Stored dataset items:

· · · ·

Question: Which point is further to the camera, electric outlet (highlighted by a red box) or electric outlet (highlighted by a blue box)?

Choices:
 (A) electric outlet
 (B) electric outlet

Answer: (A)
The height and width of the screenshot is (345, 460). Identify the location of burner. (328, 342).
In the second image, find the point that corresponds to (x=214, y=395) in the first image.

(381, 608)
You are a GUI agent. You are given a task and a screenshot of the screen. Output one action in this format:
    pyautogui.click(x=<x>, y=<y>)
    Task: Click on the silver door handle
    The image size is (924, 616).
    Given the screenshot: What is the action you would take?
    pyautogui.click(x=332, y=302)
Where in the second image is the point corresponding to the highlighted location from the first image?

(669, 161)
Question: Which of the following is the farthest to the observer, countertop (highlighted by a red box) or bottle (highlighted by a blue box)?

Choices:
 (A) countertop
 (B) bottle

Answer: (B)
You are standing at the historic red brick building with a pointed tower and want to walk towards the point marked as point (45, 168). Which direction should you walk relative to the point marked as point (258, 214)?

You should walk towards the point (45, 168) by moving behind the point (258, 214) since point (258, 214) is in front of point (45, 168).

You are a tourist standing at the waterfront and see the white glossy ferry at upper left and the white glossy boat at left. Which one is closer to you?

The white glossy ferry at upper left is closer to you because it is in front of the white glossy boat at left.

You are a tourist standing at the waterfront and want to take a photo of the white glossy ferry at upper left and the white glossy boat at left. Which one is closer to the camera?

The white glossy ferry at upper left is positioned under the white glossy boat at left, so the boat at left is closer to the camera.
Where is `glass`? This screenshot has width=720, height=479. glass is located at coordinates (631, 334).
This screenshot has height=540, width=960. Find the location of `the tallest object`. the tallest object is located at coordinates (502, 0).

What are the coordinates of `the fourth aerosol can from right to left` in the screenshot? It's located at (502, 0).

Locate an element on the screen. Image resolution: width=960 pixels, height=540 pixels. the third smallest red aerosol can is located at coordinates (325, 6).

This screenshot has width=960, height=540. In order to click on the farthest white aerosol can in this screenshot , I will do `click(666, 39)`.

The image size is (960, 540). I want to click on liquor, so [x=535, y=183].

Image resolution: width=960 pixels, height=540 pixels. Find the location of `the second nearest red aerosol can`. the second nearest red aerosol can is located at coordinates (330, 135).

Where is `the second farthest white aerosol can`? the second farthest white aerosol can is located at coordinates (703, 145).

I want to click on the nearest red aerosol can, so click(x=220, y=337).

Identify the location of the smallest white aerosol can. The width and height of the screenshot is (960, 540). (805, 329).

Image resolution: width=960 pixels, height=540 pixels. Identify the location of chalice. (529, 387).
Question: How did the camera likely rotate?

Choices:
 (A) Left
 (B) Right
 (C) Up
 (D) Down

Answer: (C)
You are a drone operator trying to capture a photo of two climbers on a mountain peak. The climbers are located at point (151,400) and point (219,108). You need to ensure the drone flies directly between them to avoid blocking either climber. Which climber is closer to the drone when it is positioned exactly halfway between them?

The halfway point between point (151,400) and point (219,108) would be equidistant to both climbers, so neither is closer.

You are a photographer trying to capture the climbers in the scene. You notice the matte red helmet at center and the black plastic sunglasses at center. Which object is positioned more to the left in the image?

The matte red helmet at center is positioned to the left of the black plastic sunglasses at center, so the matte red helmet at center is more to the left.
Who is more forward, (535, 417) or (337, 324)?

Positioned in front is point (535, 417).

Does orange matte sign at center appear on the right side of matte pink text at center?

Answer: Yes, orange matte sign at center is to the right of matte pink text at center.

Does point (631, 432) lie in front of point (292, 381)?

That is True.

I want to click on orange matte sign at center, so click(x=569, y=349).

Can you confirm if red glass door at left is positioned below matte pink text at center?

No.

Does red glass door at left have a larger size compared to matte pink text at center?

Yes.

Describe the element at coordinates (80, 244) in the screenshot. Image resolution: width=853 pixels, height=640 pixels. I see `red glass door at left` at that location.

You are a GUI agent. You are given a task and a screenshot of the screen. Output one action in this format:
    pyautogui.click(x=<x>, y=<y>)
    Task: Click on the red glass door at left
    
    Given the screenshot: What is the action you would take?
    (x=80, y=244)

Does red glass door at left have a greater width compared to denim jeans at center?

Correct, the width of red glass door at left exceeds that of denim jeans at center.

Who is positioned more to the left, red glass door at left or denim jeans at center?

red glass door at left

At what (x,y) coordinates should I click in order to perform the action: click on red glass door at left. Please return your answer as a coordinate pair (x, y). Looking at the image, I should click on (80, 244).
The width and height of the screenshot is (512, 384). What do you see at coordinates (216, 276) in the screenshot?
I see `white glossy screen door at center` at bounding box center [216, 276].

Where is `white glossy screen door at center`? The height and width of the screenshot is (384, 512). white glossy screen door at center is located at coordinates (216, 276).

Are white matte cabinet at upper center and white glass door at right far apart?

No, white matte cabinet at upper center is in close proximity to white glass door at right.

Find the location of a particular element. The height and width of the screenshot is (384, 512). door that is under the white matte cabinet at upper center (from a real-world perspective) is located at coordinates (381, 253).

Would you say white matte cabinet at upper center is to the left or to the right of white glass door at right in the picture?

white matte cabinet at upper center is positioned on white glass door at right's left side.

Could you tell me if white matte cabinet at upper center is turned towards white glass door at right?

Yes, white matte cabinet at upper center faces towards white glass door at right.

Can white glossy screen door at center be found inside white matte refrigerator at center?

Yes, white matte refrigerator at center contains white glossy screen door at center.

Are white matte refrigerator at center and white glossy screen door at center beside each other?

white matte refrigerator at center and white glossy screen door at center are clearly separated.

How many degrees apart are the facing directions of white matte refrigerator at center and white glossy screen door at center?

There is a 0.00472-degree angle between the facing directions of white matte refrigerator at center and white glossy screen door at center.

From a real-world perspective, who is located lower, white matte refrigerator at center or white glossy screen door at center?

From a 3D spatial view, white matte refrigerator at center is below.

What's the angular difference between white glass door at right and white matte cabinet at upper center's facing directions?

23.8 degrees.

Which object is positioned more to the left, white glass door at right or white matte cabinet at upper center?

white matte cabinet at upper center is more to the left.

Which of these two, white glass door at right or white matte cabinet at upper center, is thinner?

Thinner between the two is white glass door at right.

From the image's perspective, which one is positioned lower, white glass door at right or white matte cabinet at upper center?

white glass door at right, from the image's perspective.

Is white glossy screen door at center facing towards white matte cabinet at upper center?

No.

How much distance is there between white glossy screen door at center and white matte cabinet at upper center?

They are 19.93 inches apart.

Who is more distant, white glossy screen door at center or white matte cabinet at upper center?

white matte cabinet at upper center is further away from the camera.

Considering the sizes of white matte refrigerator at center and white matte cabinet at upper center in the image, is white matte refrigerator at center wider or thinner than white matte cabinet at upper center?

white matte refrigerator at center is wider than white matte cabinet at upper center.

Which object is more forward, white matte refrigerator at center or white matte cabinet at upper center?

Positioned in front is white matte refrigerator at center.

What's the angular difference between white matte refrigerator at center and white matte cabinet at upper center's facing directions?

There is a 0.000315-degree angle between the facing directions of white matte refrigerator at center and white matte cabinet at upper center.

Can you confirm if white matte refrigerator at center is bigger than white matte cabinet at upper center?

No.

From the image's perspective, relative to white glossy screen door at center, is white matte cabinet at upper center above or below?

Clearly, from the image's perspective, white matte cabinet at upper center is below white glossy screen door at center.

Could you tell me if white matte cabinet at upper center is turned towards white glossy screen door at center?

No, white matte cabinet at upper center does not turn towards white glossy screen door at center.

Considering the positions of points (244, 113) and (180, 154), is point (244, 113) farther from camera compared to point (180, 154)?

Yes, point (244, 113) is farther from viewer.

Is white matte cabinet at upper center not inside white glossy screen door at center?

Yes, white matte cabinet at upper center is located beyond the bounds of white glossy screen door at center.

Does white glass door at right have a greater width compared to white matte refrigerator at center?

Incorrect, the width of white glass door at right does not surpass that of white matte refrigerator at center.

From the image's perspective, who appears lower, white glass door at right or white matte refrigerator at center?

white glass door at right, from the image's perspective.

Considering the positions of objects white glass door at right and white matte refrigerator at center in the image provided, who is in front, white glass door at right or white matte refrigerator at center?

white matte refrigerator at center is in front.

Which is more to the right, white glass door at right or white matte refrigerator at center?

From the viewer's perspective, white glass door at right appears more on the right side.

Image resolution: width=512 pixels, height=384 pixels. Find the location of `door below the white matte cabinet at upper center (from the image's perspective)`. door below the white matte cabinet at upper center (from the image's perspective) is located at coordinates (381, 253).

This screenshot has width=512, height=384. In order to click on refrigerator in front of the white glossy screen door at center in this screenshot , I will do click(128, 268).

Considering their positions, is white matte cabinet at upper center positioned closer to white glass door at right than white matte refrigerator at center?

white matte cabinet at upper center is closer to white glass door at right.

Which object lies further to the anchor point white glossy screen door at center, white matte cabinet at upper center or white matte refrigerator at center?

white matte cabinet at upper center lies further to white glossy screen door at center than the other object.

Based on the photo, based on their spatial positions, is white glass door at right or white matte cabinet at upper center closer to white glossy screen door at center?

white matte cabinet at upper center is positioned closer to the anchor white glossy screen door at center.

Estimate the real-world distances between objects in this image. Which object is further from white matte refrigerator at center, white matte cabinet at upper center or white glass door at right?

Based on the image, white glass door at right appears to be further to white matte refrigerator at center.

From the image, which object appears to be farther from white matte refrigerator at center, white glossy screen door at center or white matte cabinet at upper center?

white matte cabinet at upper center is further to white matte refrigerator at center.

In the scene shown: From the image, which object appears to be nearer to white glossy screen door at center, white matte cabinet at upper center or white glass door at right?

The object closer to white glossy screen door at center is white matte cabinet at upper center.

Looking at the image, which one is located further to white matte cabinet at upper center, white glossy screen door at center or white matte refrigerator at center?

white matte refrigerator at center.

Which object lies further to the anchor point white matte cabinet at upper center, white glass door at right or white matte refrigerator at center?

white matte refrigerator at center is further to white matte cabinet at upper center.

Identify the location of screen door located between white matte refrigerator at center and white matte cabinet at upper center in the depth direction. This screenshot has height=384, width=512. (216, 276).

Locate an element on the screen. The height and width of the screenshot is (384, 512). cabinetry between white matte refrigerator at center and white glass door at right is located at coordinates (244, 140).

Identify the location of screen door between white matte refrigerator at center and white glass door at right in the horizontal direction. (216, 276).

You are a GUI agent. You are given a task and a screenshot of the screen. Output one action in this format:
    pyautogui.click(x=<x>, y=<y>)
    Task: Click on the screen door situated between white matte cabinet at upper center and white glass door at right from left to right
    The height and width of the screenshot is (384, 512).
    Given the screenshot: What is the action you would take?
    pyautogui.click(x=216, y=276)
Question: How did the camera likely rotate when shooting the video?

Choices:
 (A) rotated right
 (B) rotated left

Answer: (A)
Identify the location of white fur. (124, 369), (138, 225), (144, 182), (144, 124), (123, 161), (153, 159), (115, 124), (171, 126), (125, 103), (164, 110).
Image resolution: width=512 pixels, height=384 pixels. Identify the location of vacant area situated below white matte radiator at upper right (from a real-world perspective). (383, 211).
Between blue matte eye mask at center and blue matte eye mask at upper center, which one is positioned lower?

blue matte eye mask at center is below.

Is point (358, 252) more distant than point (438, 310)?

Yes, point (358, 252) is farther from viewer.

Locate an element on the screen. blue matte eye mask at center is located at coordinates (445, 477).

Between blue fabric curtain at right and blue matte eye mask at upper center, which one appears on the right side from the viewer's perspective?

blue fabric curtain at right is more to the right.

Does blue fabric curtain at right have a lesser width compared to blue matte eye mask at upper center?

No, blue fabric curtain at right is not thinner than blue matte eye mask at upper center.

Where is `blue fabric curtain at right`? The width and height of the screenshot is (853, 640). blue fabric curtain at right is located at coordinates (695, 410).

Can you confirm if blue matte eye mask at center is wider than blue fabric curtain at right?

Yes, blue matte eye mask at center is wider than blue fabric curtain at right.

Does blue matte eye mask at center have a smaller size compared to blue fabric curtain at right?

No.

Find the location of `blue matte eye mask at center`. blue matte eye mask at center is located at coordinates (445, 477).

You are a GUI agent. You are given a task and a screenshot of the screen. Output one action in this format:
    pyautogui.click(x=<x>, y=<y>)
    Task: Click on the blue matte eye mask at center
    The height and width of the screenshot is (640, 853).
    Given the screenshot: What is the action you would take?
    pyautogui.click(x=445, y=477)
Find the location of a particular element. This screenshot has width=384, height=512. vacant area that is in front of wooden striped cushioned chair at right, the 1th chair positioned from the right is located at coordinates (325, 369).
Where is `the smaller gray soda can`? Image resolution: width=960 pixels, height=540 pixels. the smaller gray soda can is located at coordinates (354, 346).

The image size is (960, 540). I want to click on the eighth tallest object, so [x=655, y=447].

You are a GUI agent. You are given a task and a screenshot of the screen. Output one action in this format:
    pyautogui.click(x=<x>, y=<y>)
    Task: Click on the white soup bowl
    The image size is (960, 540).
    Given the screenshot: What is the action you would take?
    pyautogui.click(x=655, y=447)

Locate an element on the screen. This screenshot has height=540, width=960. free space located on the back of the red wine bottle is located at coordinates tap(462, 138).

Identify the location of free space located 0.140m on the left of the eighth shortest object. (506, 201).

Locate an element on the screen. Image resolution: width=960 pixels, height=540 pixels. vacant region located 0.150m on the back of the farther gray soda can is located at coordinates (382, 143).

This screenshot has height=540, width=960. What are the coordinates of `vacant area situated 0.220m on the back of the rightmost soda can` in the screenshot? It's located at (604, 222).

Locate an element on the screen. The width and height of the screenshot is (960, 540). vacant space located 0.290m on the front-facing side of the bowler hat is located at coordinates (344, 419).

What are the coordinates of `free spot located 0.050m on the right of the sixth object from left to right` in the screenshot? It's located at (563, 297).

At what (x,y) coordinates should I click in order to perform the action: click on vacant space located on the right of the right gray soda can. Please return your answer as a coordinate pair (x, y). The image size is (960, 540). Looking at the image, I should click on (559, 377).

· · · ·

▶ _Exercise prompt_: Reproduce word for word every line from the one containing "Identify the location of free" down through the one containing "This screenshot has height=540, width=960. What", including both of those lines.

▶ _Solution for this problem_:
Identify the location of free space located 0.140m on the left of the eighth shortest object. (506, 201).

Locate an element on the screen. Image resolution: width=960 pixels, height=540 pixels. vacant region located 0.150m on the back of the farther gray soda can is located at coordinates (382, 143).

This screenshot has height=540, width=960. What are the coordinates of `vacant area situated 0.220m on the back of the rightmost soda can` in the screenshot? It's located at (604, 222).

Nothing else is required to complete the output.